_Short problem_
Convert the rows below into a Markdown table with two columns, "No." for the row number and "Line" for the line itself, skipping any blank lines.

[Stored records]
......
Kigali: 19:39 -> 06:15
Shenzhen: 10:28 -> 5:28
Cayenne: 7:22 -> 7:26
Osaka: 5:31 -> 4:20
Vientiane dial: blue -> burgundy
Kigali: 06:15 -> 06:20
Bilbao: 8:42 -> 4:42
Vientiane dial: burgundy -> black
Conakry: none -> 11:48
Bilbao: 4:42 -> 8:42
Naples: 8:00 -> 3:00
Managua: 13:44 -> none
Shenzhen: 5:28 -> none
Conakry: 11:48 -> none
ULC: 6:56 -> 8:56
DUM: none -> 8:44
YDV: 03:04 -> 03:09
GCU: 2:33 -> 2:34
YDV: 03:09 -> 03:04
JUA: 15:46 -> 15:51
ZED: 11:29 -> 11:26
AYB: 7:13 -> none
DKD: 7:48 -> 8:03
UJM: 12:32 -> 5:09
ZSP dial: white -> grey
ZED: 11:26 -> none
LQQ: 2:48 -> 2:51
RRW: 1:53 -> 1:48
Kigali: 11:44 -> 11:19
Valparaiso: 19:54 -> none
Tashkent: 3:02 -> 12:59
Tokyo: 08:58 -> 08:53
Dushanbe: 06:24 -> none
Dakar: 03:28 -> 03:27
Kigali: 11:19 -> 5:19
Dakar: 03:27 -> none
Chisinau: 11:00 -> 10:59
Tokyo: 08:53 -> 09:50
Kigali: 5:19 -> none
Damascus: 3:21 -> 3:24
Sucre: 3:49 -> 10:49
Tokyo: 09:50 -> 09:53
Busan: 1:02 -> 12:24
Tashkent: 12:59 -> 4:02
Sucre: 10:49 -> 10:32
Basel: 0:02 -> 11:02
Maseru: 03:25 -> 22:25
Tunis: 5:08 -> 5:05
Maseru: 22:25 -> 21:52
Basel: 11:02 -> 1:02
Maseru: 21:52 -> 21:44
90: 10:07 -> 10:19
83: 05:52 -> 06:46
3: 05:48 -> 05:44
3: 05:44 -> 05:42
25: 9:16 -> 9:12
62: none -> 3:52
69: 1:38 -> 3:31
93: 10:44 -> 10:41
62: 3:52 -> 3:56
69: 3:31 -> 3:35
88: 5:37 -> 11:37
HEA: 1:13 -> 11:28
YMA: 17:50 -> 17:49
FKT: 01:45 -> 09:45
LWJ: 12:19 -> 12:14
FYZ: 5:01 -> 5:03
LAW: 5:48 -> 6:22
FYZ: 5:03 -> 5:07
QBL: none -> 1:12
......
_Solution for this exercise_
| No. | Line |
|---|---|
| 1 | Kigali: 19:39 -> 06:15 |
| 2 | Shenzhen: 10:28 -> 5:28 |
| 3 | Cayenne: 7:22 -> 7:26 |
| 4 | Osaka: 5:31 -> 4:20 |
| 5 | Vientiane dial: blue -> burgundy |
| 6 | Kigali: 06:15 -> 06:20 |
| 7 | Bilbao: 8:42 -> 4:42 |
| 8 | Vientiane dial: burgundy -> black |
| 9 | Conakry: none -> 11:48 |
| 10 | Bilbao: 4:42 -> 8:42 |
| 11 | Naples: 8:00 -> 3:00 |
| 12 | Managua: 13:44 -> none |
| 13 | Shenzhen: 5:28 -> none |
| 14 | Conakry: 11:48 -> none |
| 15 | ULC: 6:56 -> 8:56 |
| 16 | DUM: none -> 8:44 |
| 17 | YDV: 03:04 -> 03:09 |
| 18 | GCU: 2:33 -> 2:34 |
| 19 | YDV: 03:09 -> 03:04 |
| 20 | JUA: 15:46 -> 15:51 |
| 21 | ZED: 11:29 -> 11:26 |
| 22 | AYB: 7:13 -> none |
| 23 | DKD: 7:48 -> 8:03 |
| 24 | UJM: 12:32 -> 5:09 |
| 25 | ZSP dial: white -> grey |
| 26 | ZED: 11:26 -> none |
| 27 | LQQ: 2:48 -> 2:51 |
| 28 | RRW: 1:53 -> 1:48 |
| 29 | Kigali: 11:44 -> 11:19 |
| 30 | Valparaiso: 19:54 -> none |
| 31 | Tashkent: 3:02 -> 12:59 |
| 32 | Tokyo: 08:58 -> 08:53 |
| 33 | Dushanbe: 06:24 -> none |
| 34 | Dakar: 03:28 -> 03:27 |
| 35 | Kigali: 11:19 -> 5:19 |
| 36 | Dakar: 03:27 -> none |
| 37 | Chisinau: 11:00 -> 10:59 |
| 38 | Tokyo: 08:53 -> 09:50 |
| 39 | Kigali: 5:19 -> none |
| 40 | Damascus: 3:21 -> 3:24 |
| 41 | Sucre: 3:49 -> 10:49 |
| 42 | Tokyo: 09:50 -> 09:53 |
| 43 | Busan: 1:02 -> 12:24 |
| 44 | Tashkent: 12:59 -> 4:02 |
| 45 | Sucre: 10:49 -> 10:32 |
| 46 | Basel: 0:02 -> 11:02 |
| 47 | Maseru: 03:25 -> 22:25 |
| 48 | Tunis: 5:08 -> 5:05 |
| 49 | Maseru: 22:25 -> 21:52 |
| 50 | Basel: 11:02 -> 1:02 |
| 51 | Maseru: 21:52 -> 21:44 |
| 52 | 90: 10:07 -> 10:19 |
| 53 | 83: 05:52 -> 06:46 |
| 54 | 3: 05:48 -> 05:44 |
| 55 | 3: 05:44 -> 05:42 |
| 56 | 25: 9:16 -> 9:12 |
| 57 | 62: none -> 3:52 |
| 58 | 69: 1:38 -> 3:31 |
| 59 | 93: 10:44 -> 10:41 |
| 60 | 62: 3:52 -> 3:56 |
| 61 | 69: 3:31 -> 3:35 |
| 62 | 88: 5:37 -> 11:37 |
| 63 | HEA: 1:13 -> 11:28 |
| 64 | YMA: 17:50 -> 17:49 |
| 65 | FKT: 01:45 -> 09:45 |
| 66 | LWJ: 12:19 -> 12:14 |
| 67 | FYZ: 5:01 -> 5:03 |
| 68 | LAW: 5:48 -> 6:22 |
| 69 | FYZ: 5:03 -> 5:07 |
| 70 | QBL: none -> 1:12 |